* [MATERIAL FOR THIS TASK]:
--*--

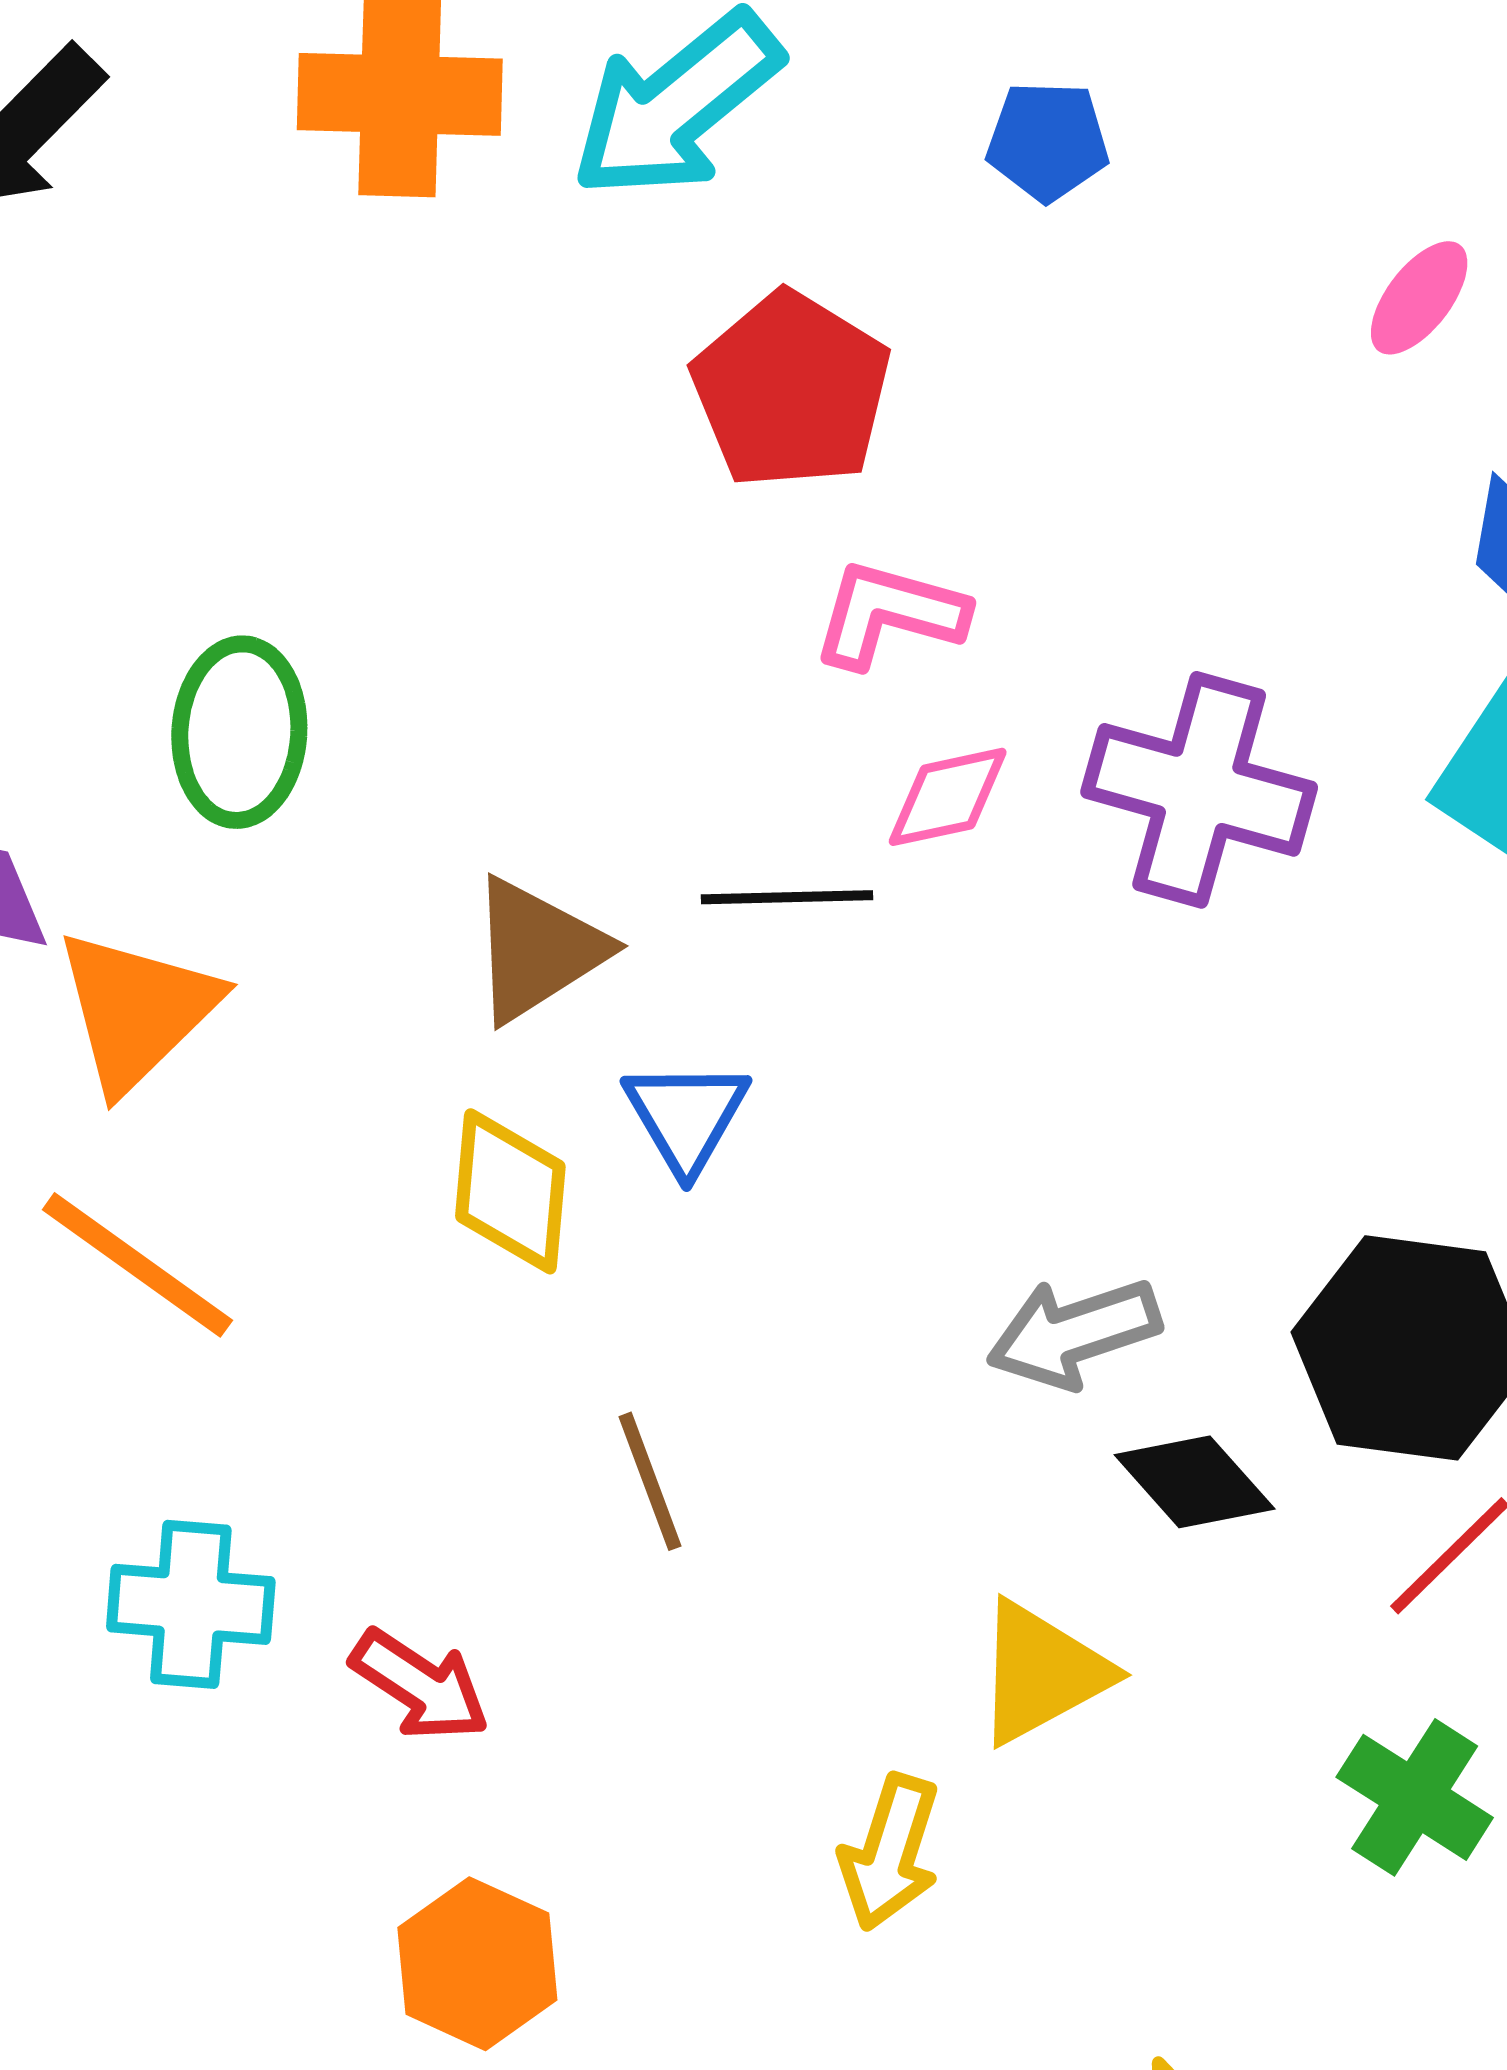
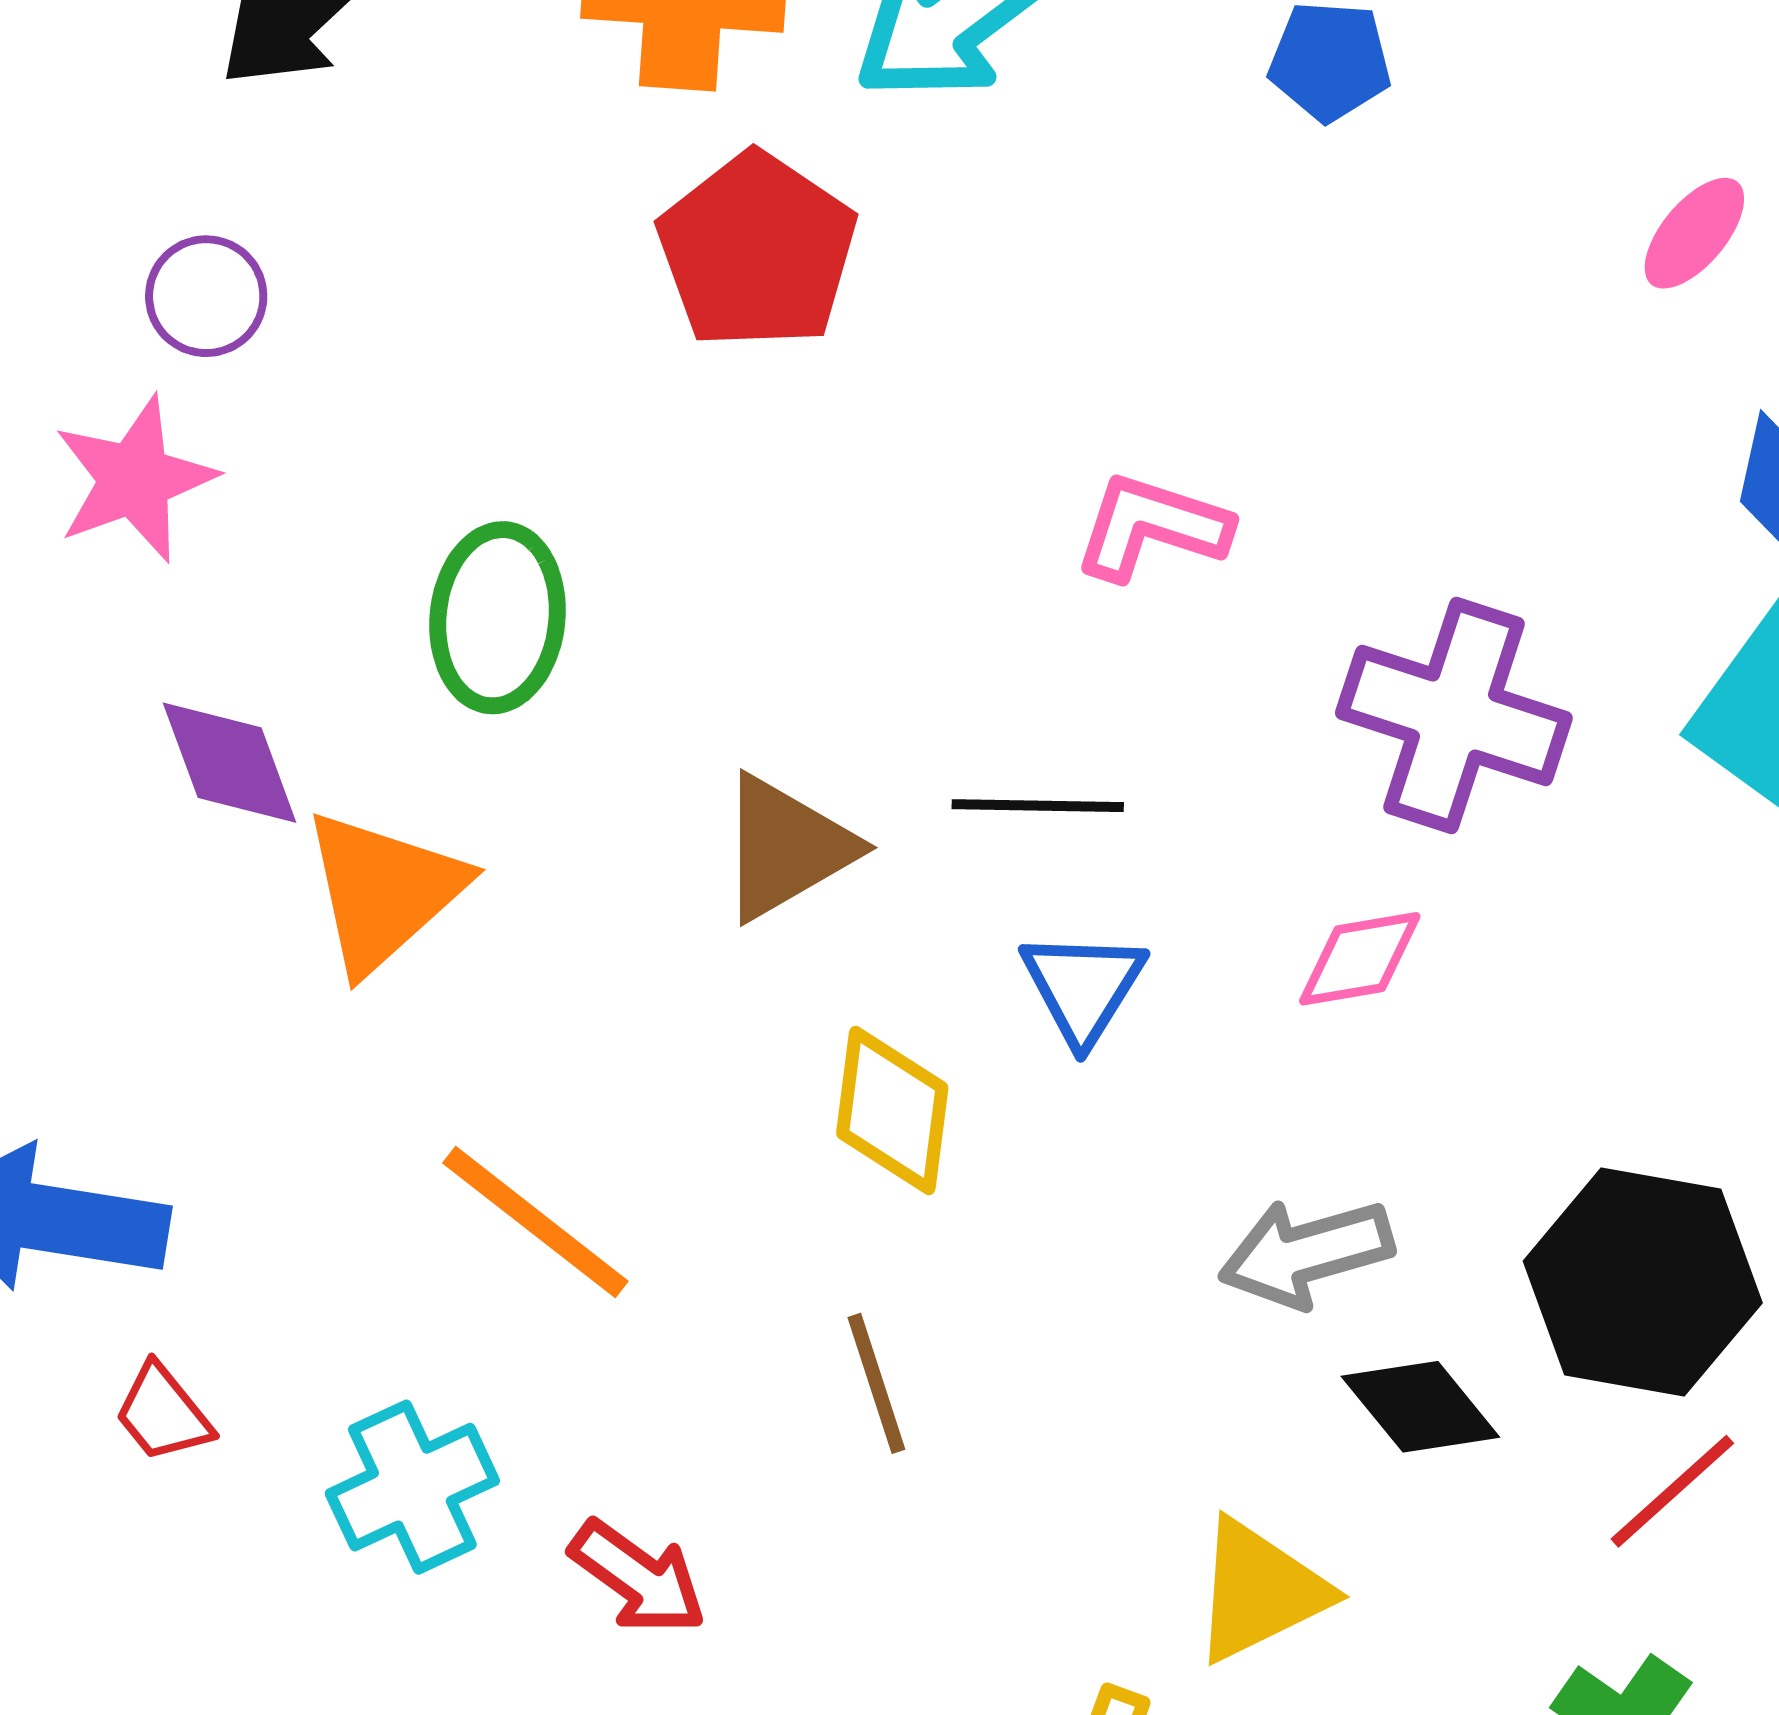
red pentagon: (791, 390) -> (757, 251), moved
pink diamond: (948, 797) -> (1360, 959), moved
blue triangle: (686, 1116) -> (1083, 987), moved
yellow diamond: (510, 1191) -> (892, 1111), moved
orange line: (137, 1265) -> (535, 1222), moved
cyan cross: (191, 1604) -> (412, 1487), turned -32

--*--

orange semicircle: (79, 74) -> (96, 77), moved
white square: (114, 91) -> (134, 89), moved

--*--

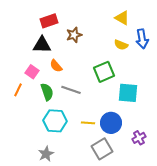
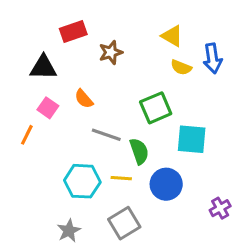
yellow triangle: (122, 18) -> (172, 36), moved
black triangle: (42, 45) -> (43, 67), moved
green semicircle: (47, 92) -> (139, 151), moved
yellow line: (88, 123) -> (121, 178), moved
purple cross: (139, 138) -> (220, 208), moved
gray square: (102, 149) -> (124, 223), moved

--*--

* [WORK INSTRUCTIONS]: For the lines above, output exactly those from the line containing "yellow diamond: (510, 1191)" through the line containing "cyan cross: (191, 1604)", and skip the others.

* [ANSWER AREA]:
yellow diamond: (510, 1191) -> (892, 1111), moved
orange line: (137, 1265) -> (535, 1222), moved
cyan cross: (191, 1604) -> (412, 1487), turned -32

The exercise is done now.